(Information provided Opens)
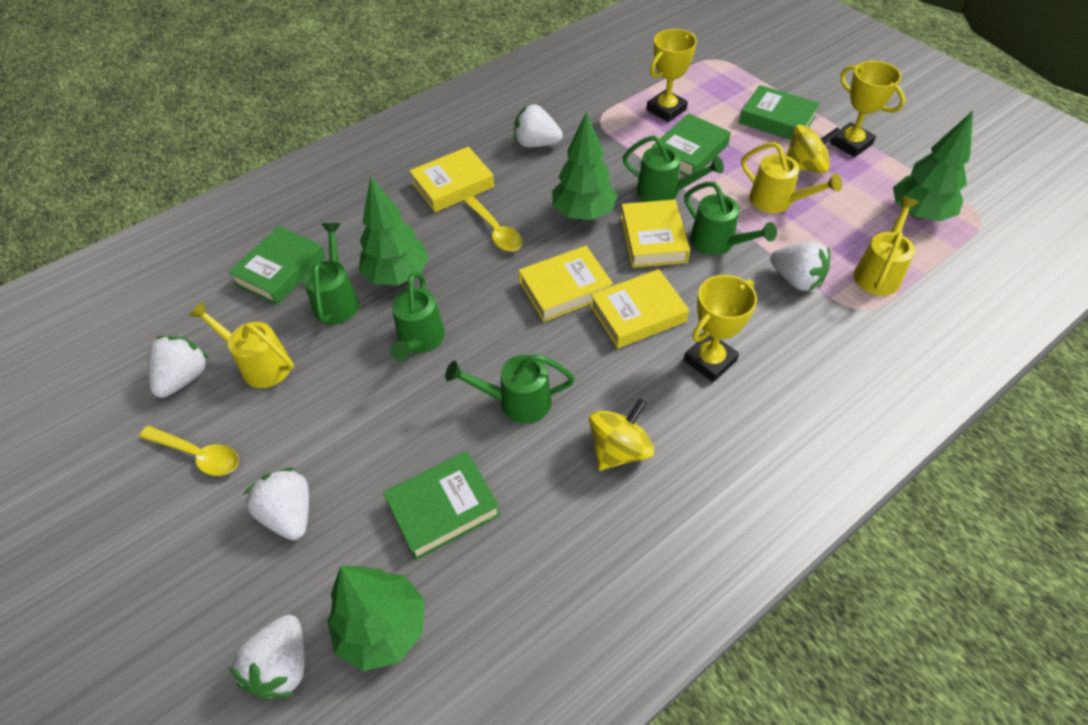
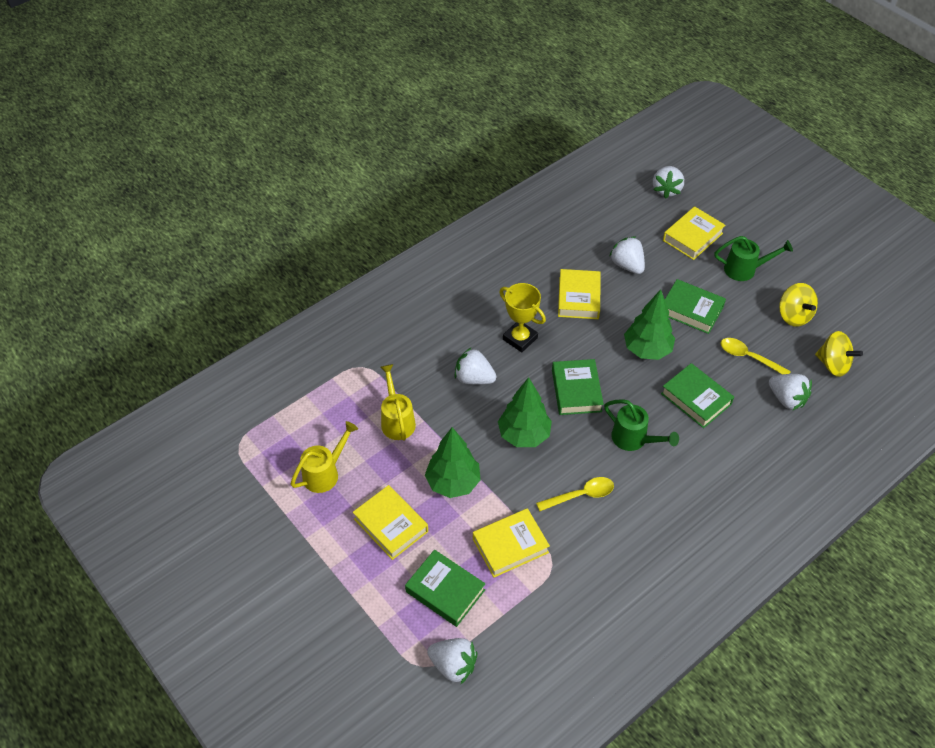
green tree: 4 -> 3
green watering can: 5 -> 2
yellow trophy: 3 -> 1
yellow watering can: 3 -> 2

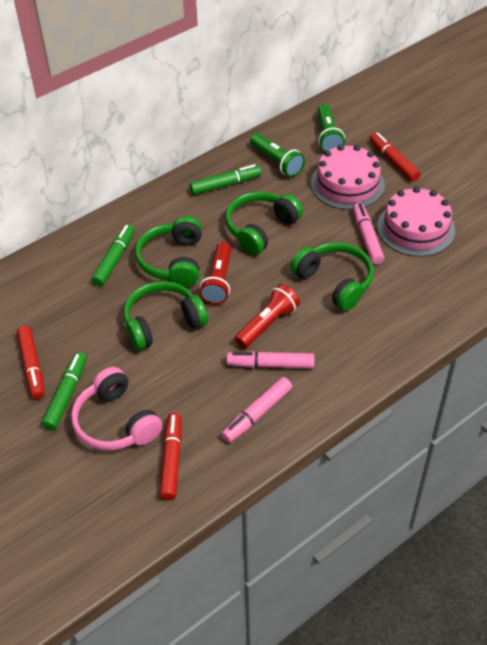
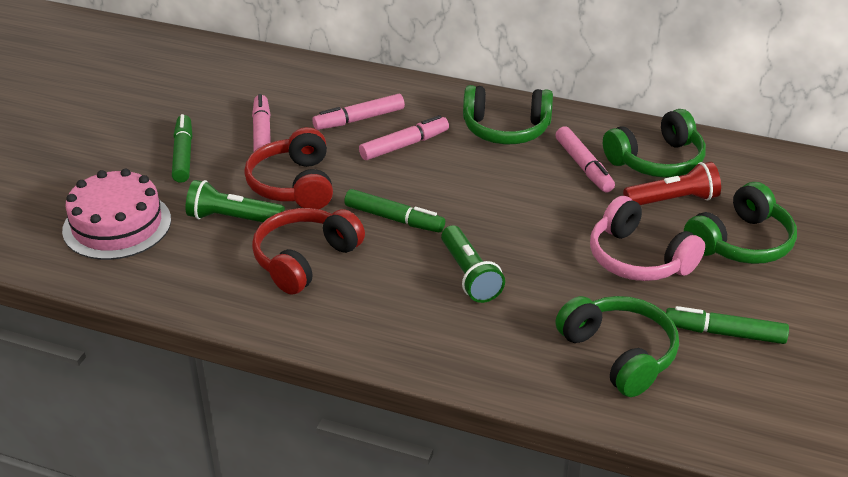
pink cake: 2 -> 1
pink marker: 3 -> 4
red flashlight: 2 -> 1
red headphones: 0 -> 2
red marker: 3 -> 0

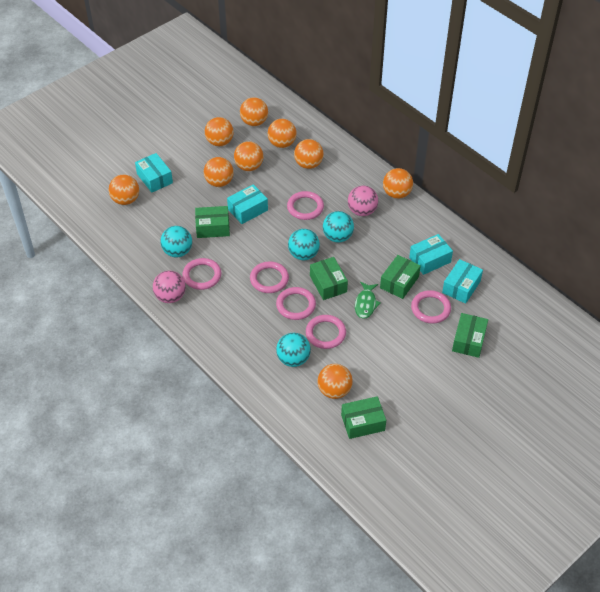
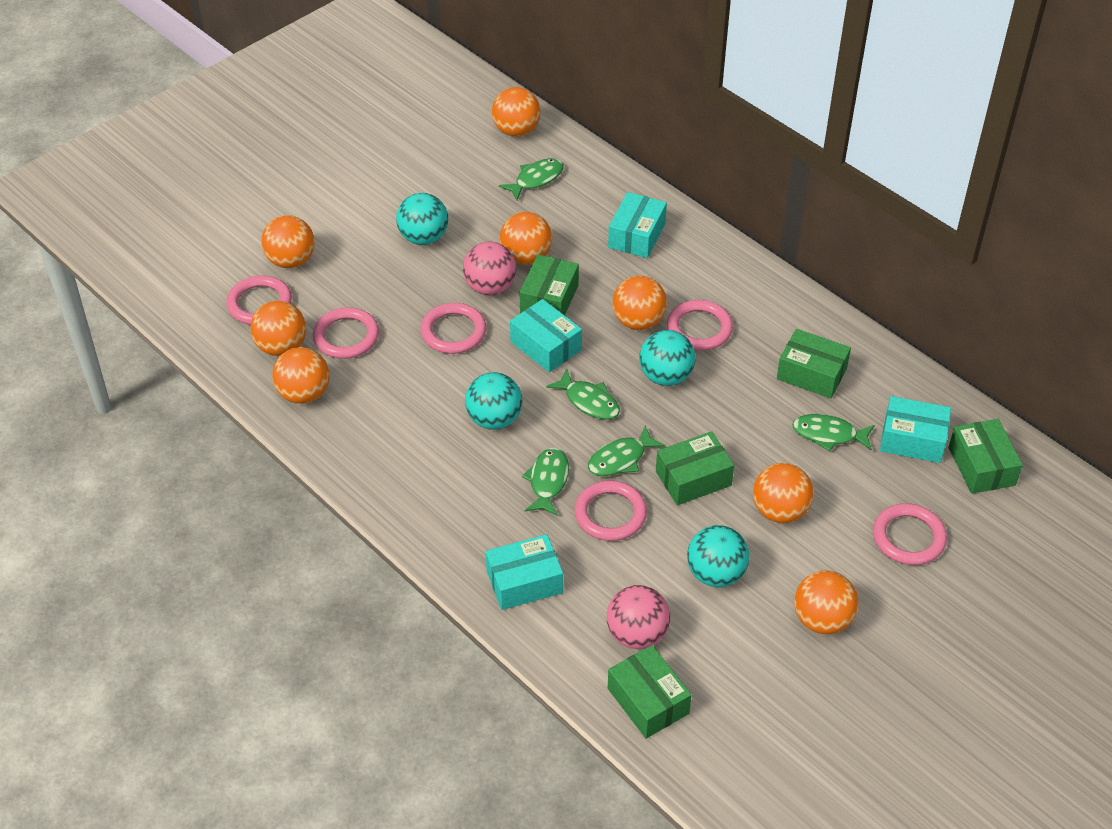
green fish: 1 -> 5
orange ball: 9 -> 8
(Information provided Closes)
Without changing a word, restate the listing above; the pictures stay out.

green tree: 4 -> 3
green watering can: 5 -> 2
yellow trophy: 3 -> 1
yellow watering can: 3 -> 2

pink cake: 2 -> 1
pink marker: 3 -> 4
red flashlight: 2 -> 1
red headphones: 0 -> 2
red marker: 3 -> 0

green fish: 1 -> 5
orange ball: 9 -> 8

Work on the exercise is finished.